能否把从条目开头到含有“(B) (400, 305)”的那一行（含该行）重写一遍，将其中的“brown wooden table”全部换成“brown wooden desk”，其余内容保持不变？

已存条目
☆ ☆ ☆ ☆
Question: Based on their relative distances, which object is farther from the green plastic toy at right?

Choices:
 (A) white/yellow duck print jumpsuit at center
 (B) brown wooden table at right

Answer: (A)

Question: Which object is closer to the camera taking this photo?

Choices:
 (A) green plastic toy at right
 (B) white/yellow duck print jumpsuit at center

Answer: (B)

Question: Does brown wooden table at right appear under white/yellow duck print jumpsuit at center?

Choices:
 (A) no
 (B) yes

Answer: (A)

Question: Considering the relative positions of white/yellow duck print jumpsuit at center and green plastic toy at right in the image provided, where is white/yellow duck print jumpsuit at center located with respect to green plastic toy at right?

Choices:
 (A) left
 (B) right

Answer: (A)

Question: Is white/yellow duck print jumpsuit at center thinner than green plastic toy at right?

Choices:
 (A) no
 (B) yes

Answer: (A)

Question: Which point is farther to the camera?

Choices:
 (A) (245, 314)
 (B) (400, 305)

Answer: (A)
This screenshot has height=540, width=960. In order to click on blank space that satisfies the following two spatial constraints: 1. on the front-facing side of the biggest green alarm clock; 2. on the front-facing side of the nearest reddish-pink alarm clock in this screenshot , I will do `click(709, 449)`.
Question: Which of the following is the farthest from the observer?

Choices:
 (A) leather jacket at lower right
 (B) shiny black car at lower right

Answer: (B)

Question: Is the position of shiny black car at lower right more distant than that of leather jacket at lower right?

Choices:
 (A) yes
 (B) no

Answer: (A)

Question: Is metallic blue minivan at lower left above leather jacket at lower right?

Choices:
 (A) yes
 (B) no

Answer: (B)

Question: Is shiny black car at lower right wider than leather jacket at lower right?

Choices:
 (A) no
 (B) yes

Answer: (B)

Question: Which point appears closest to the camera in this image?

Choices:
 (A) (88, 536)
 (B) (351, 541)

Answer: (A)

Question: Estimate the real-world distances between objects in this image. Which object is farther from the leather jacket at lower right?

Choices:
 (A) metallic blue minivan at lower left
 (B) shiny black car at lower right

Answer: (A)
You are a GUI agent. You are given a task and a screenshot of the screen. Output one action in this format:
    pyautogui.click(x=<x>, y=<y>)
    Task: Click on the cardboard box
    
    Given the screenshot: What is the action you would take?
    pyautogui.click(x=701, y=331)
☆ ☆ ☆ ☆
* **回复**:
Question: Based on their relative distances, which object is farther from the green plastic toy at right?

Choices:
 (A) white/yellow duck print jumpsuit at center
 (B) brown wooden desk at right

Answer: (A)

Question: Which object is closer to the camera taking this photo?

Choices:
 (A) green plastic toy at right
 (B) white/yellow duck print jumpsuit at center

Answer: (B)

Question: Does brown wooden desk at right appear under white/yellow duck print jumpsuit at center?

Choices:
 (A) no
 (B) yes

Answer: (A)

Question: Considering the relative positions of white/yellow duck print jumpsuit at center and green plastic toy at right in the image provided, where is white/yellow duck print jumpsuit at center located with respect to green plastic toy at right?

Choices:
 (A) left
 (B) right

Answer: (A)

Question: Is white/yellow duck print jumpsuit at center thinner than green plastic toy at right?

Choices:
 (A) no
 (B) yes

Answer: (A)

Question: Which point is farther to the camera?

Choices:
 (A) (245, 314)
 (B) (400, 305)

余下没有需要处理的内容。